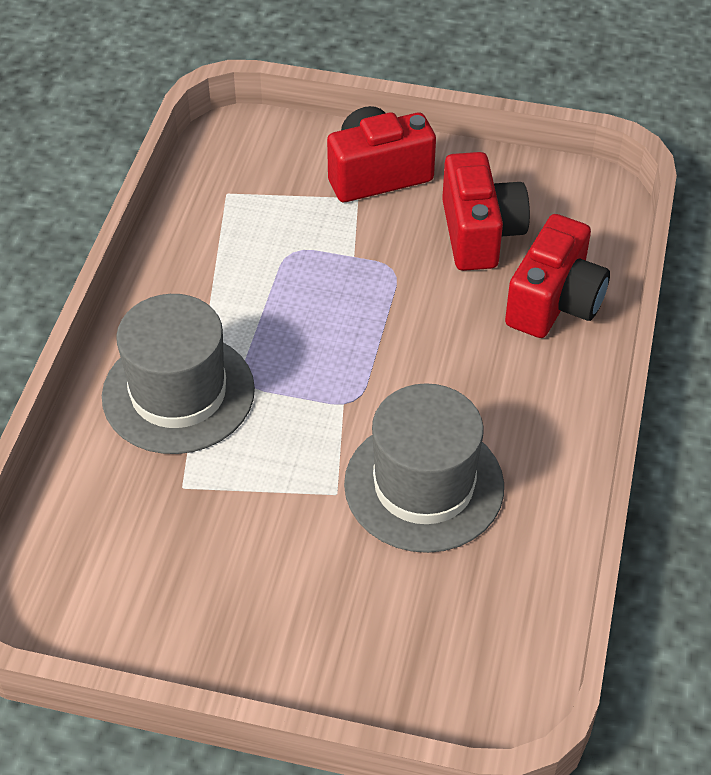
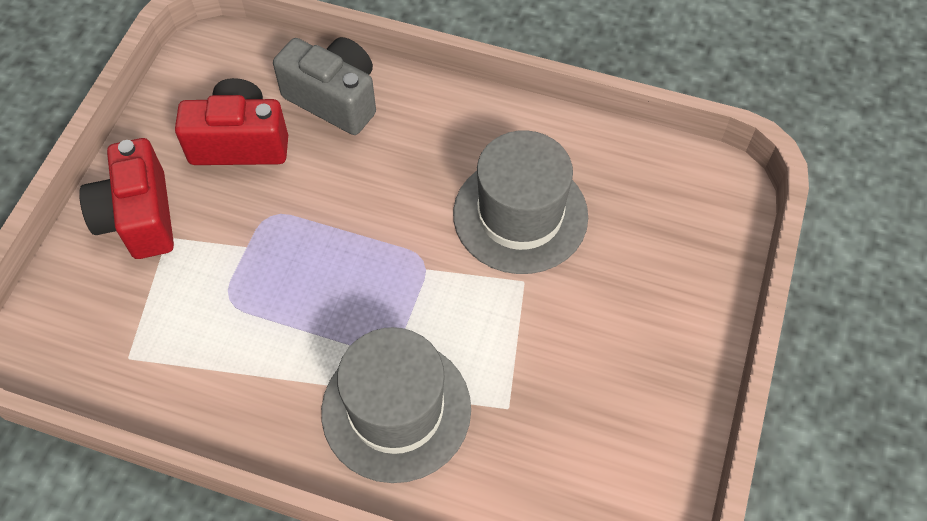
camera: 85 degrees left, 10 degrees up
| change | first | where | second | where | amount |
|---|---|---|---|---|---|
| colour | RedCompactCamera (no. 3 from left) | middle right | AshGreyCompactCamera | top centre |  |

-------

- _ACTIVITY_
Your task is to repeat the material above exactly, without its pictures.

- _YOUR RESPONSE_
camera: 85 degrees left, 10 degrees up
| change | first | where | second | where | amount |
|---|---|---|---|---|---|
| colour | RedCompactCamera (no. 3 from left) | middle right | AshGreyCompactCamera | top centre |  |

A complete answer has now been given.